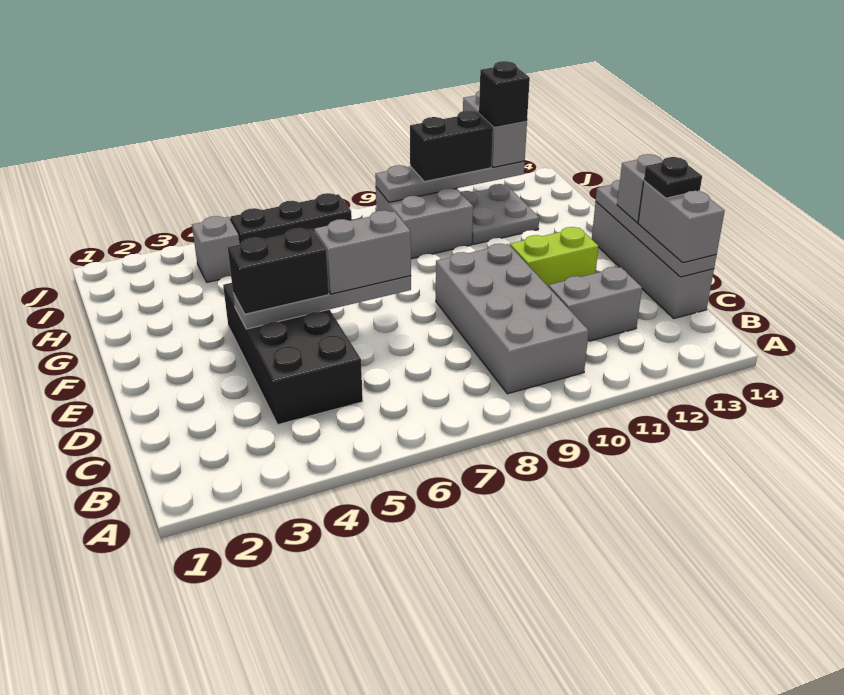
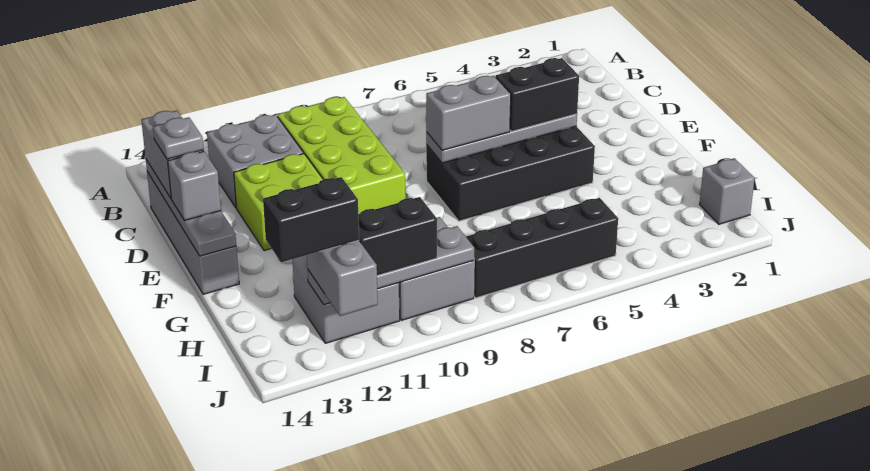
grey brick B9:E10 level 1 -> lime brick B9:E10 level 1
black brick C4:F5 level 1 -> black brick E4:F7 level 1
grey brick C11:C12 level 1 -> grey brick B11:C12 level 1
black plate D14 level 4 -> grey plate D14 level 4
lime brick E11:E12 level 1 -> lime brick D11:E12 level 1
grey plate H11:I12 level 1 -> grey brick H11:I12 level 1
grey brick I4 level 1 -> grey brick I1 level 1
black brick I5:I7 level 1 -> black brick I5:I8 level 1
black brick I12 level 4 -> black brick I12:I13 level 4

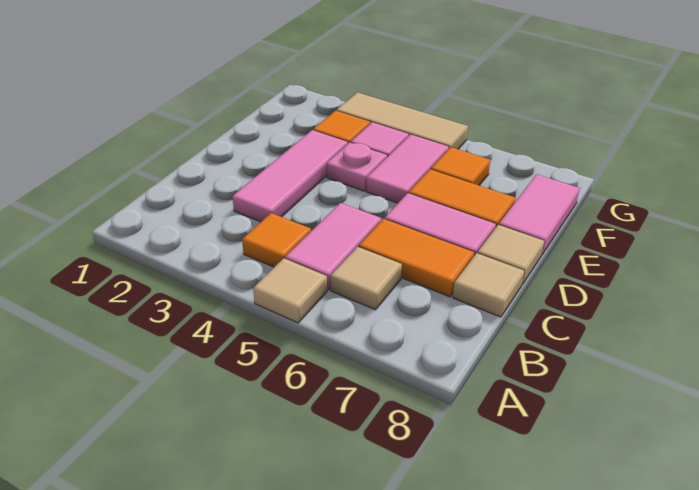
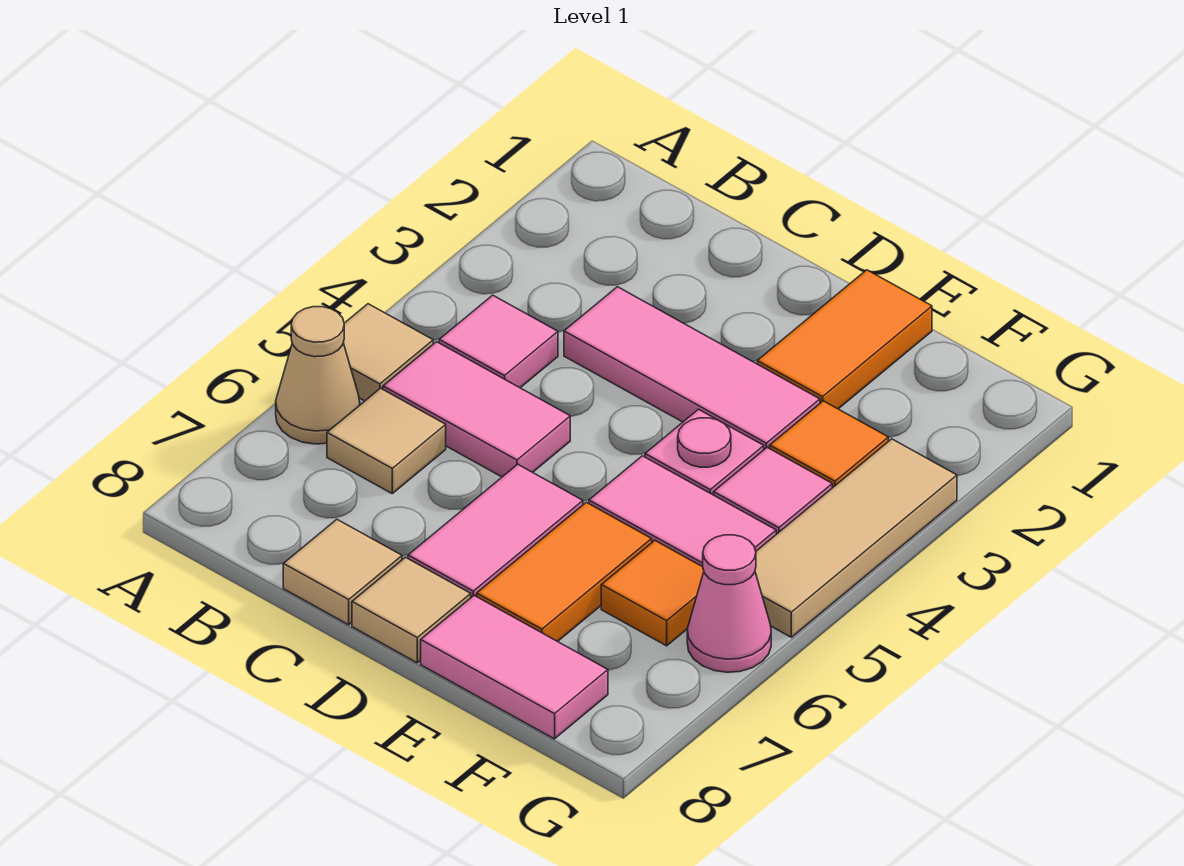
none -> tan cone A6 level 1
orange tile B4 level 1 -> pink tile B4 level 1
orange tile C6:C7 level 1 -> orange tile E1:E2 level 1
none -> pink cone G6 level 1

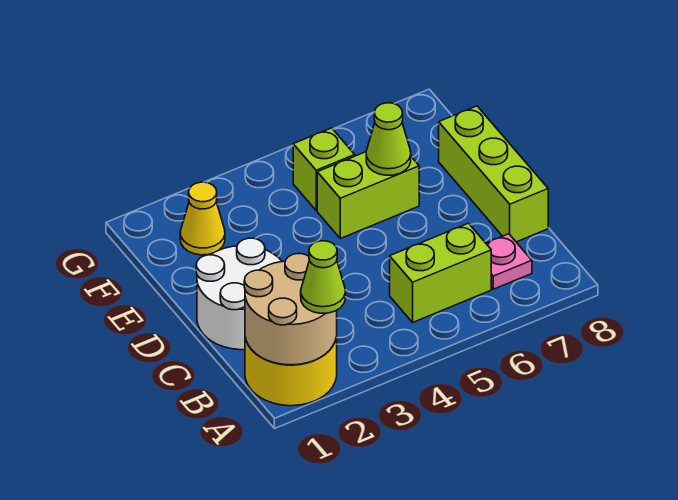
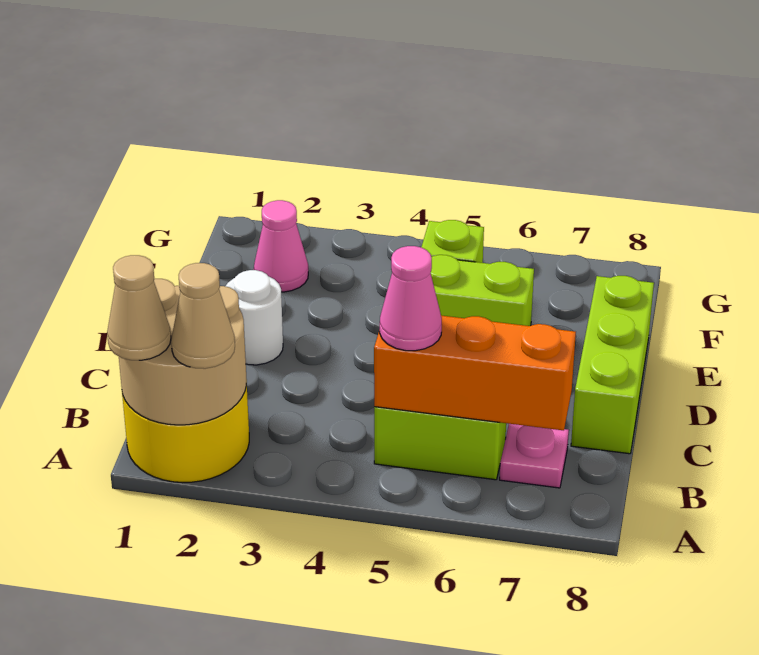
none -> tan cone A1 level 3
lime cone A2 level 3 -> tan cone A2 level 3
none -> orange brick B5:B7 level 2
none -> pink cone B5 level 3
white round brick C1:D2 level 1 -> white round brick D2 level 1
lime cone E6 level 2 -> none
yellow cone F2 level 1 -> pink cone F2 level 1

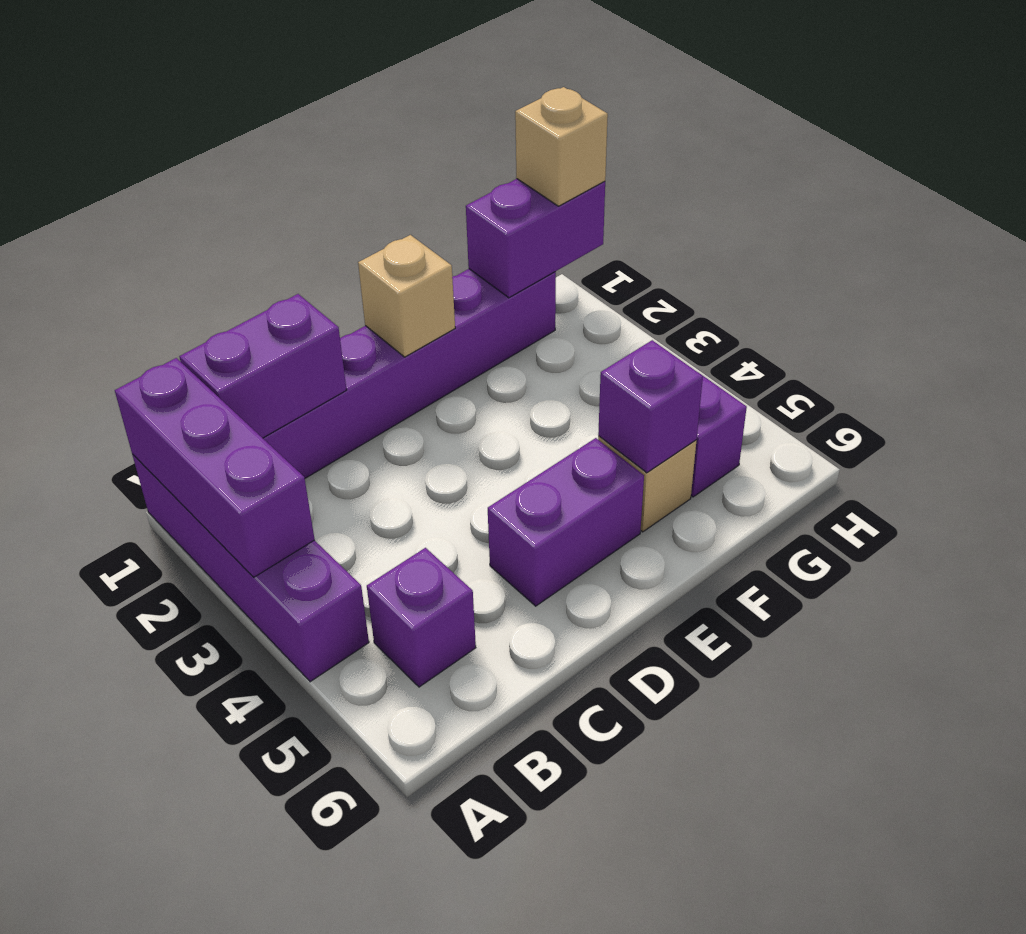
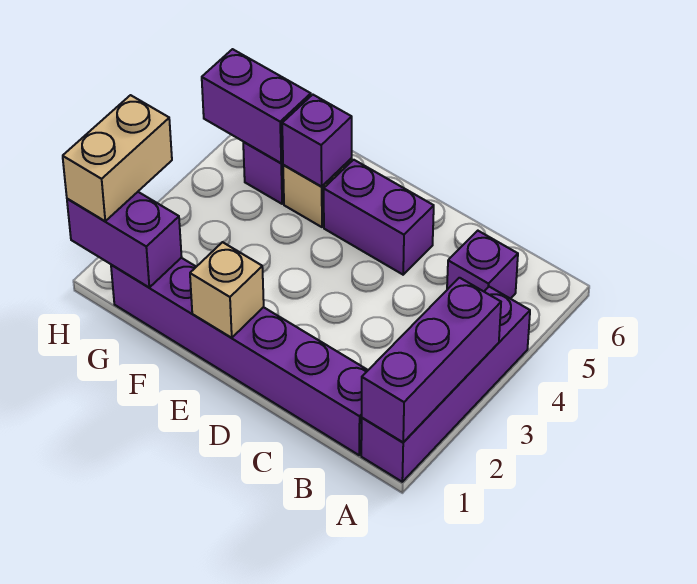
purple brick B1:C1 level 2 -> purple brick G5:H5 level 2
tan brick H1 level 3 -> tan brick H1:H2 level 3

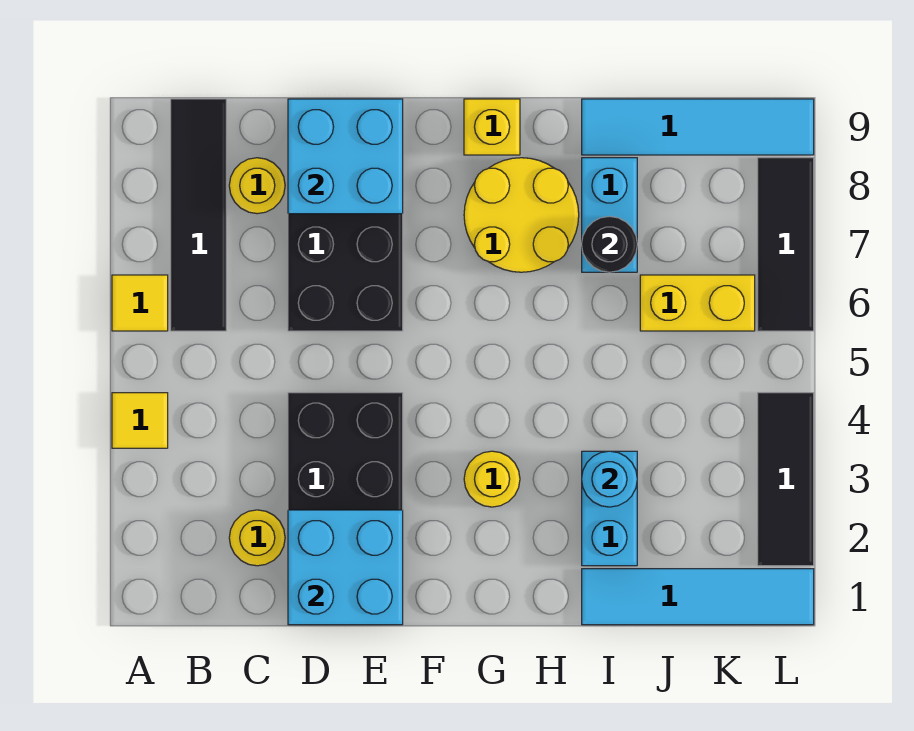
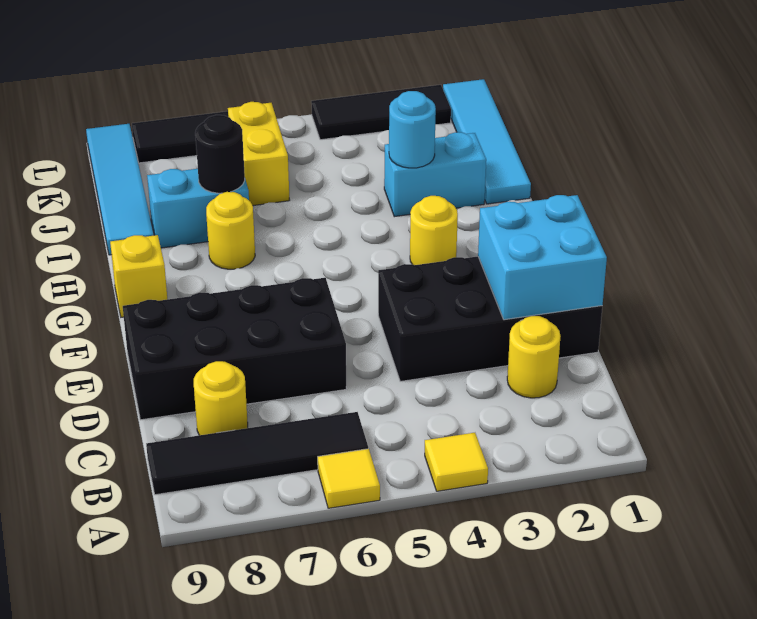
cyan brick D8:E9 level 2 -> none
yellow round brick G7:H8 level 1 -> yellow round brick H7 level 1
☆ ☆ ☆ ☆ ☆
Give back exactly the lines above that run from the one with "grey plate H11:I12" to the one with "orange tile C6:C7", including both, with the pictures left out.

grey plate H11:I12 level 1 -> grey brick H11:I12 level 1
grey brick I4 level 1 -> grey brick I1 level 1
black brick I5:I7 level 1 -> black brick I5:I8 level 1
black brick I12 level 4 -> black brick I12:I13 level 4

none -> tan cone A6 level 1
orange tile B4 level 1 -> pink tile B4 level 1
orange tile C6:C7 level 1 -> orange tile E1:E2 level 1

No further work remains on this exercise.